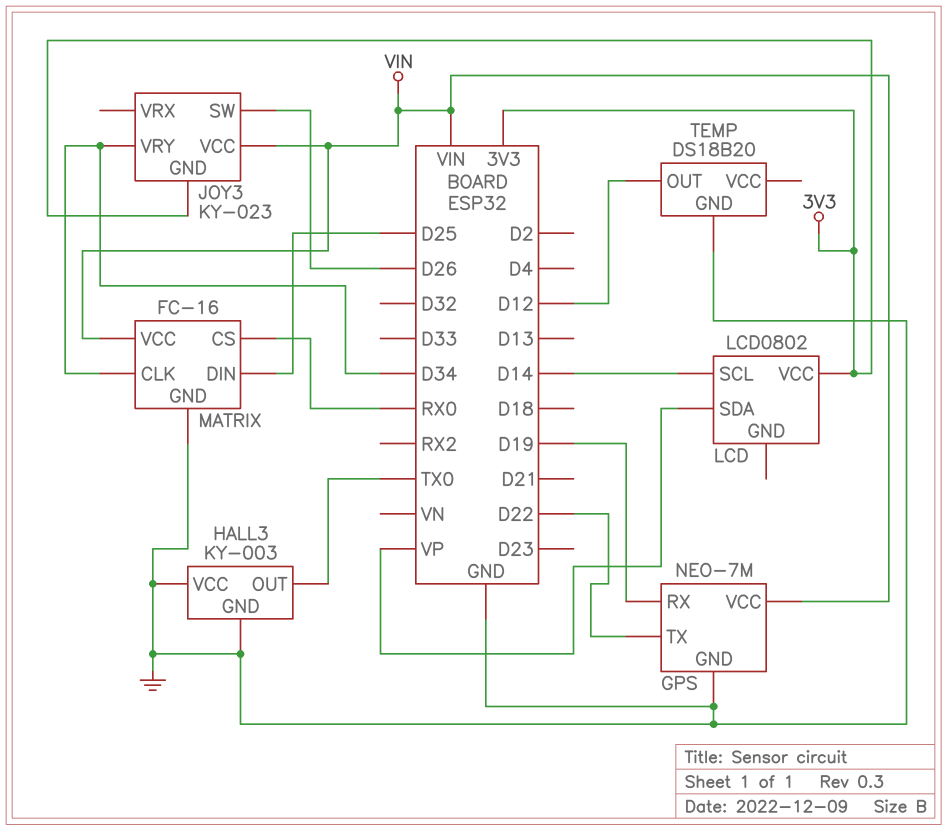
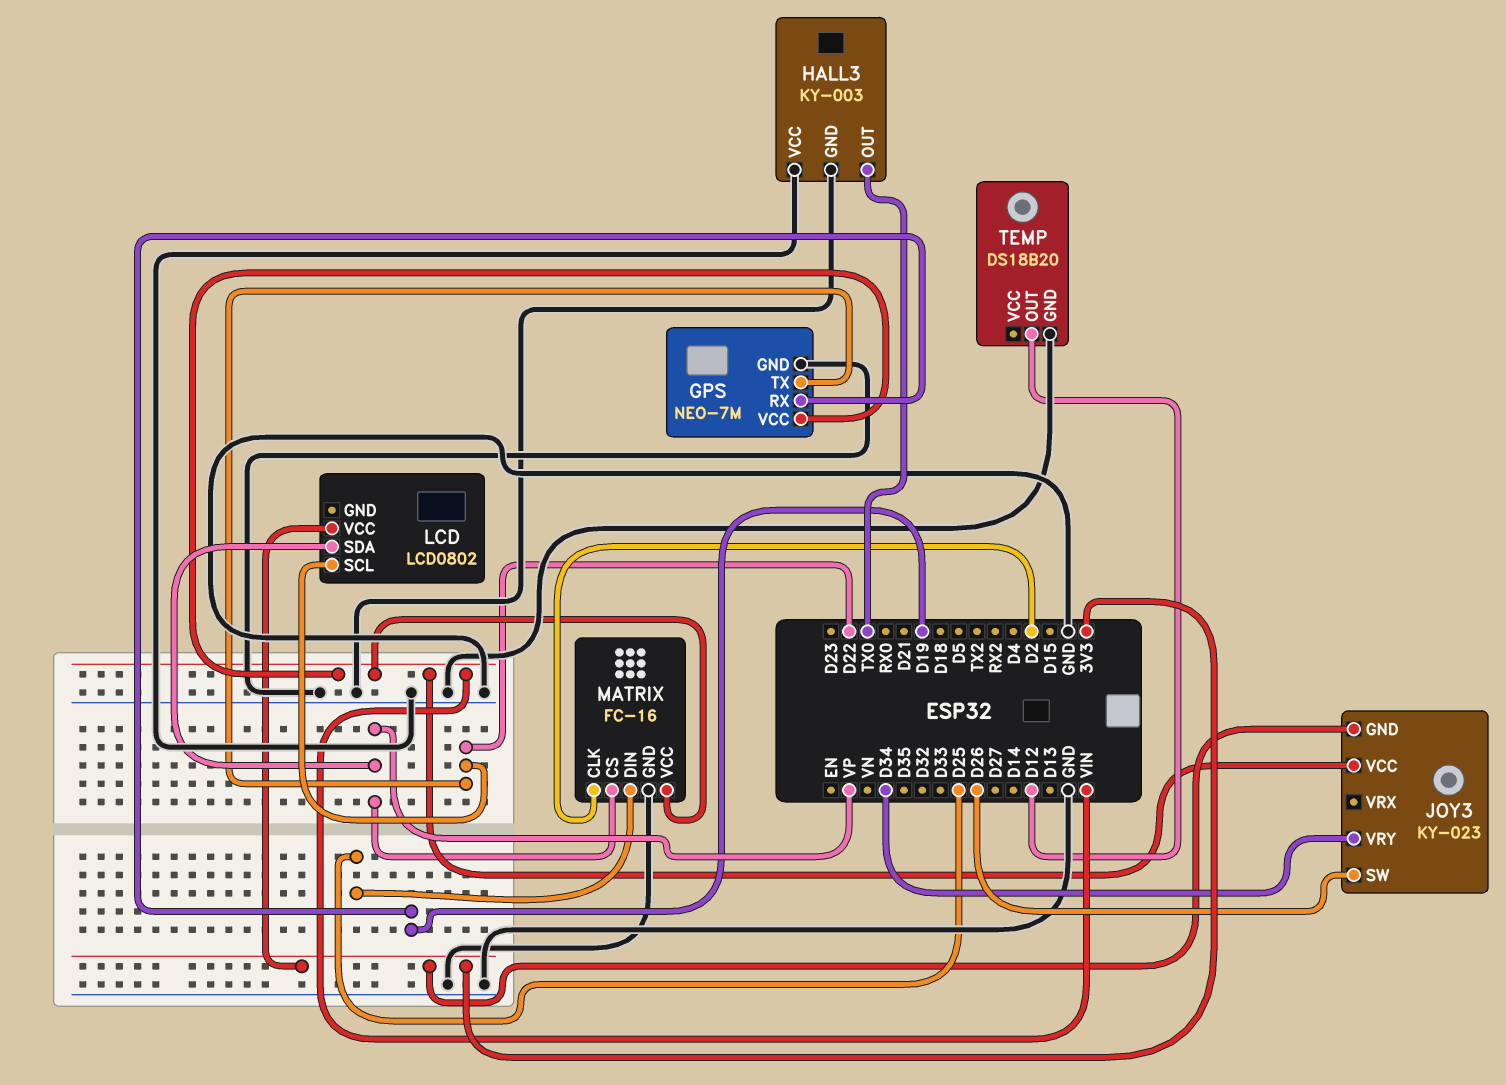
LCD pin SCL: D14 -> D22
MATRIX pin CLK: D34 -> D2
MATRIX pin CS: RX0 -> VP

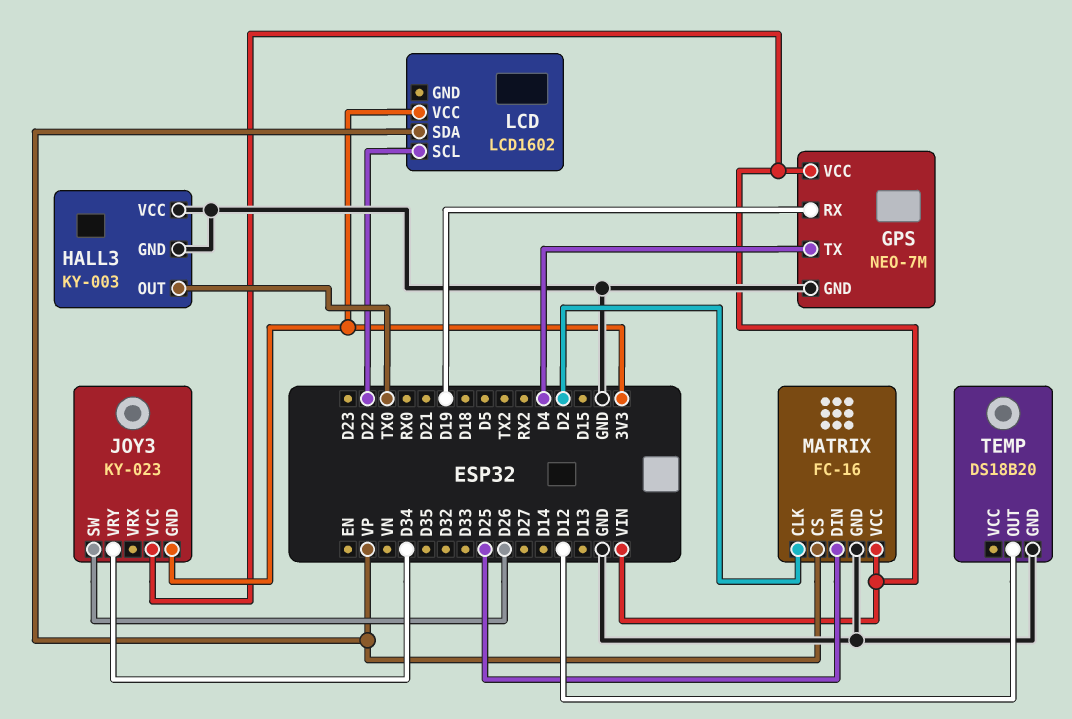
GPS pin TX: D22 -> D4
LCD: LCD0802 -> LCD1602

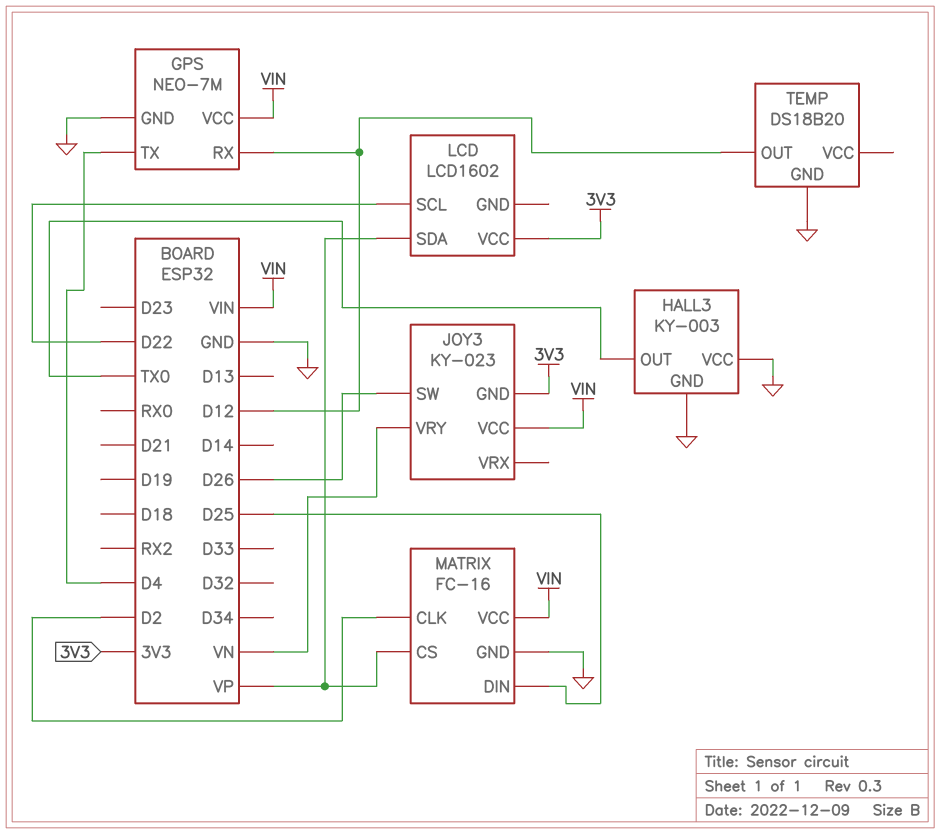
GPS pin RX: D19 -> D12
JOY3 pin VRY: D34 -> VN

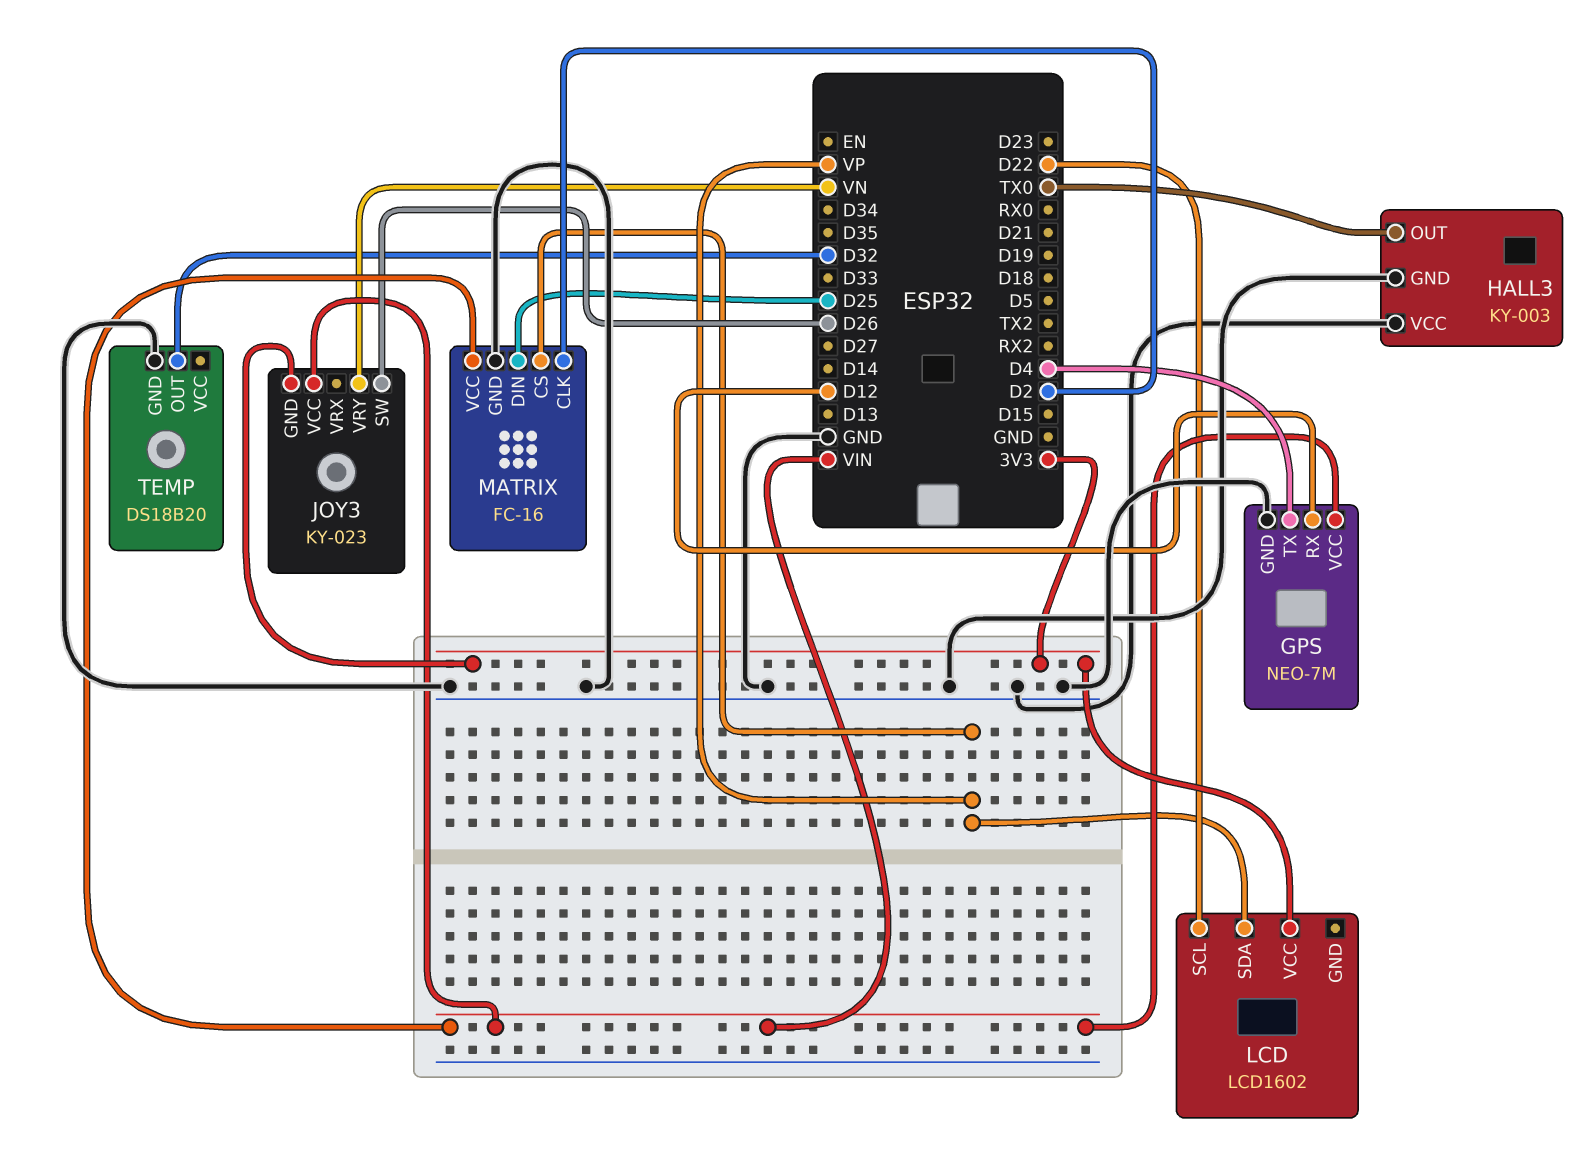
TEMP pin OUT: D12 -> D32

=======

**Exercise aim**
Write out every entry above exactly, minus the pictures.

**Solution to the problem**
LCD pin SCL: D14 -> D22
MATRIX pin CLK: D34 -> D2
MATRIX pin CS: RX0 -> VP

GPS pin TX: D22 -> D4
LCD: LCD0802 -> LCD1602

GPS pin RX: D19 -> D12
JOY3 pin VRY: D34 -> VN

TEMP pin OUT: D12 -> D32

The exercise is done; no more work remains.